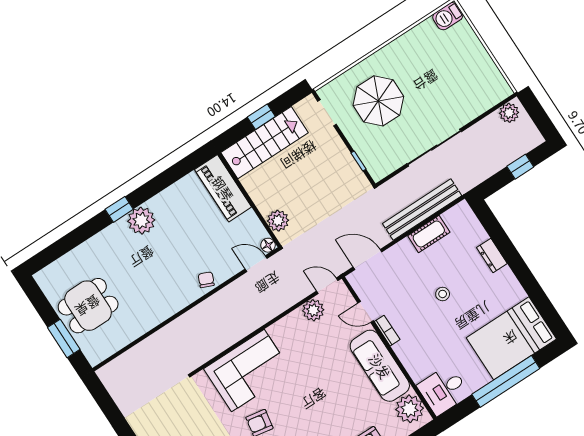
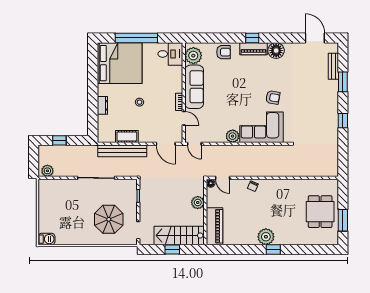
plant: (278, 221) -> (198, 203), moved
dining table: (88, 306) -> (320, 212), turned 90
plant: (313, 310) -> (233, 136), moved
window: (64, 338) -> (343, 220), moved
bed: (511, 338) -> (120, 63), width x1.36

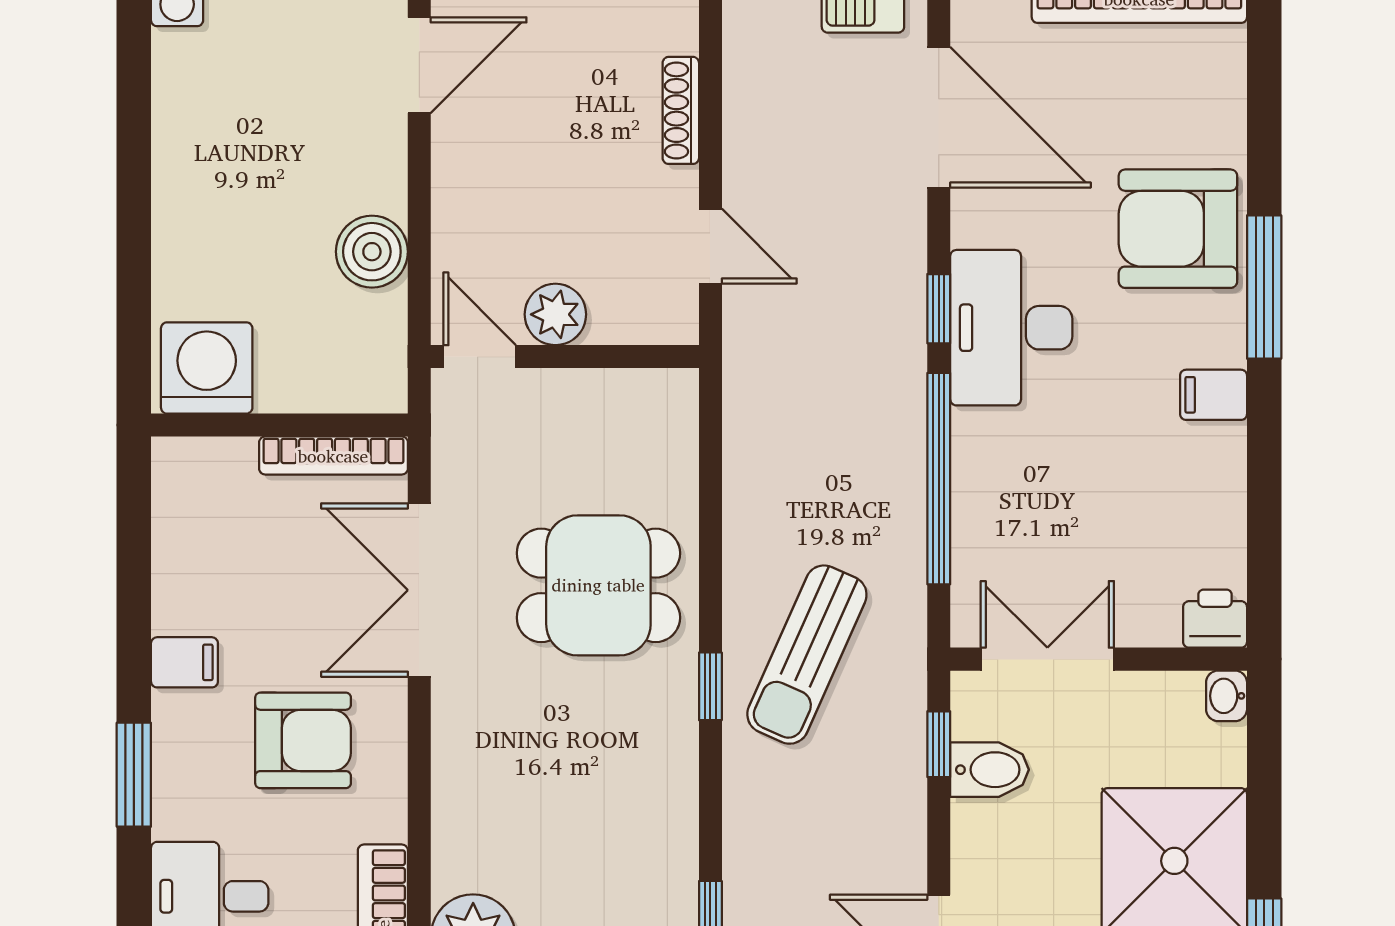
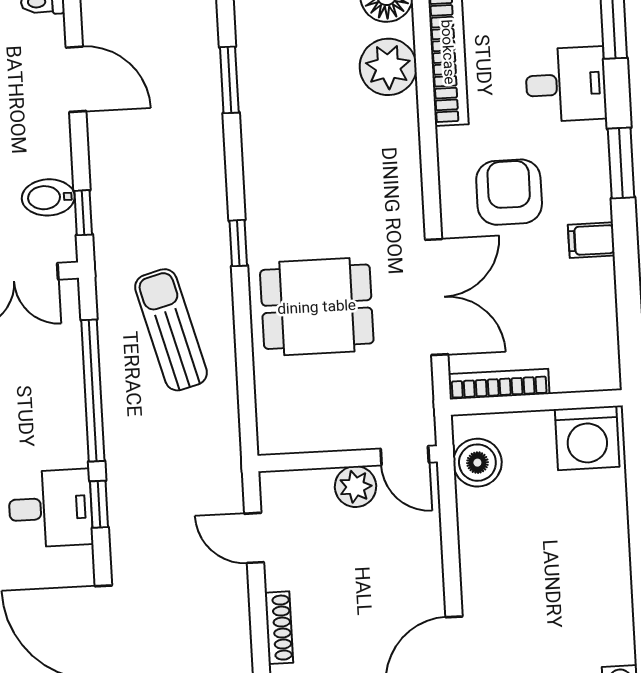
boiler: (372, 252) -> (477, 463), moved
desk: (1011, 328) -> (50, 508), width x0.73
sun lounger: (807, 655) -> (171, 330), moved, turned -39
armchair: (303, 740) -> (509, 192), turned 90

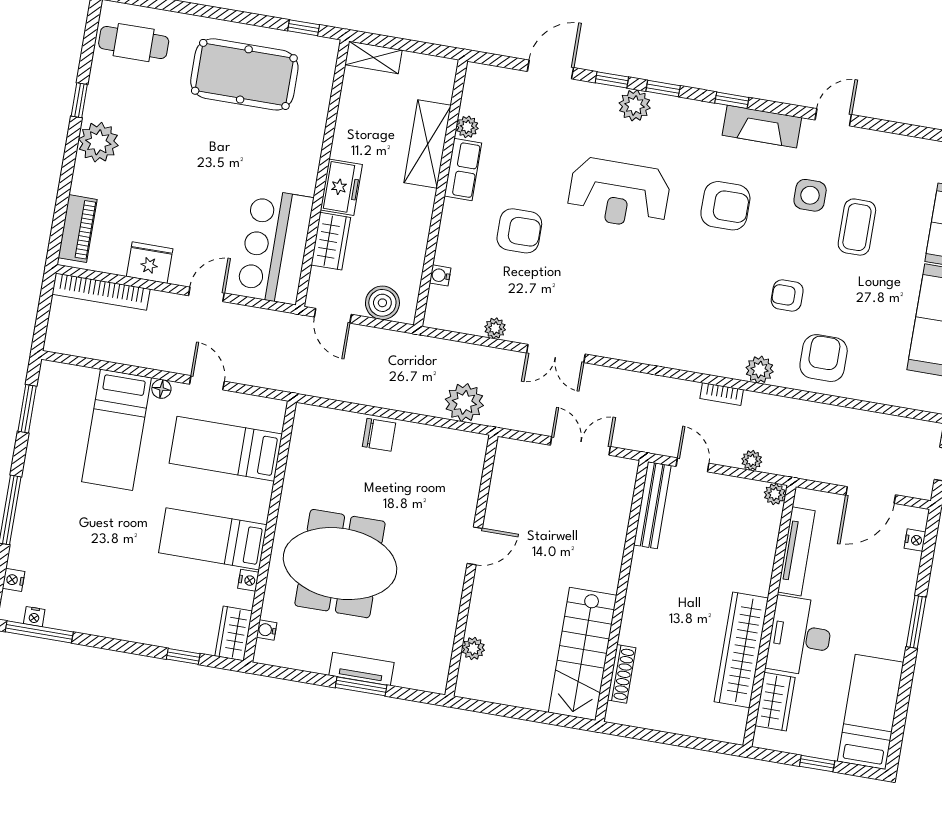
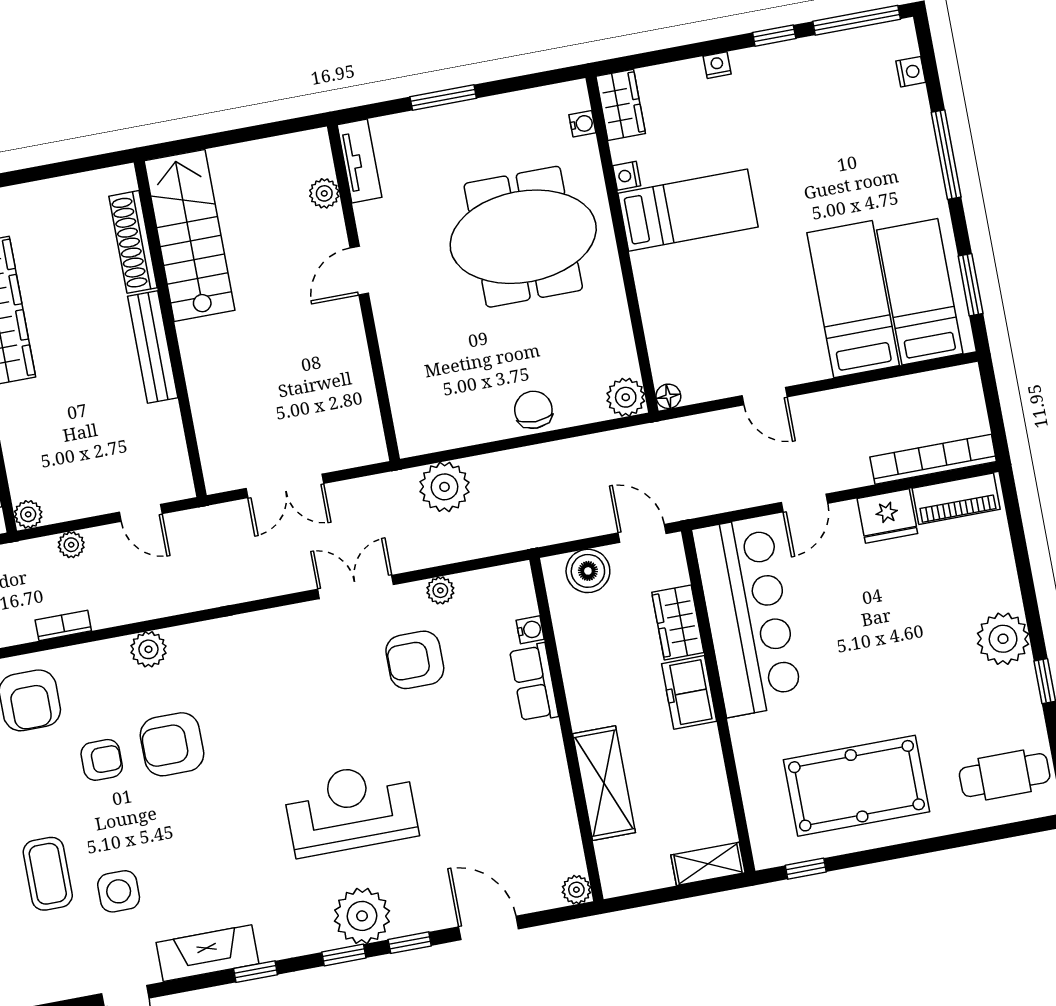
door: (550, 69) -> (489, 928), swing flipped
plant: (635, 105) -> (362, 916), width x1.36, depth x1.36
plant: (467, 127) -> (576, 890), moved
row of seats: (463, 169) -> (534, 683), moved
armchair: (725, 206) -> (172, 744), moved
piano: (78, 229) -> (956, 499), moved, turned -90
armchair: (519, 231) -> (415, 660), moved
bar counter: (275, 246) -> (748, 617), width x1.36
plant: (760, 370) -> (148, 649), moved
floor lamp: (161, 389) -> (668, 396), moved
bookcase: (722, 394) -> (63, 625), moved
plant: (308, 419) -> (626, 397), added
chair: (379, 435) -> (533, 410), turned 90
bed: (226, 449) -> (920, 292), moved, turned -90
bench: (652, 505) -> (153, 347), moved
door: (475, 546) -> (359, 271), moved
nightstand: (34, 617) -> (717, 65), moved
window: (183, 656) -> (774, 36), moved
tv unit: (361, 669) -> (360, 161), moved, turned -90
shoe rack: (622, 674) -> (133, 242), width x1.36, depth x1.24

### WHAT IS BEING ASKED
Where does the string "window" occur in the data above? Copy every line that holds it.

### THE COMPLETED TASK
window: (64, 338) -> (343, 220), moved
window: (183, 656) -> (774, 36), moved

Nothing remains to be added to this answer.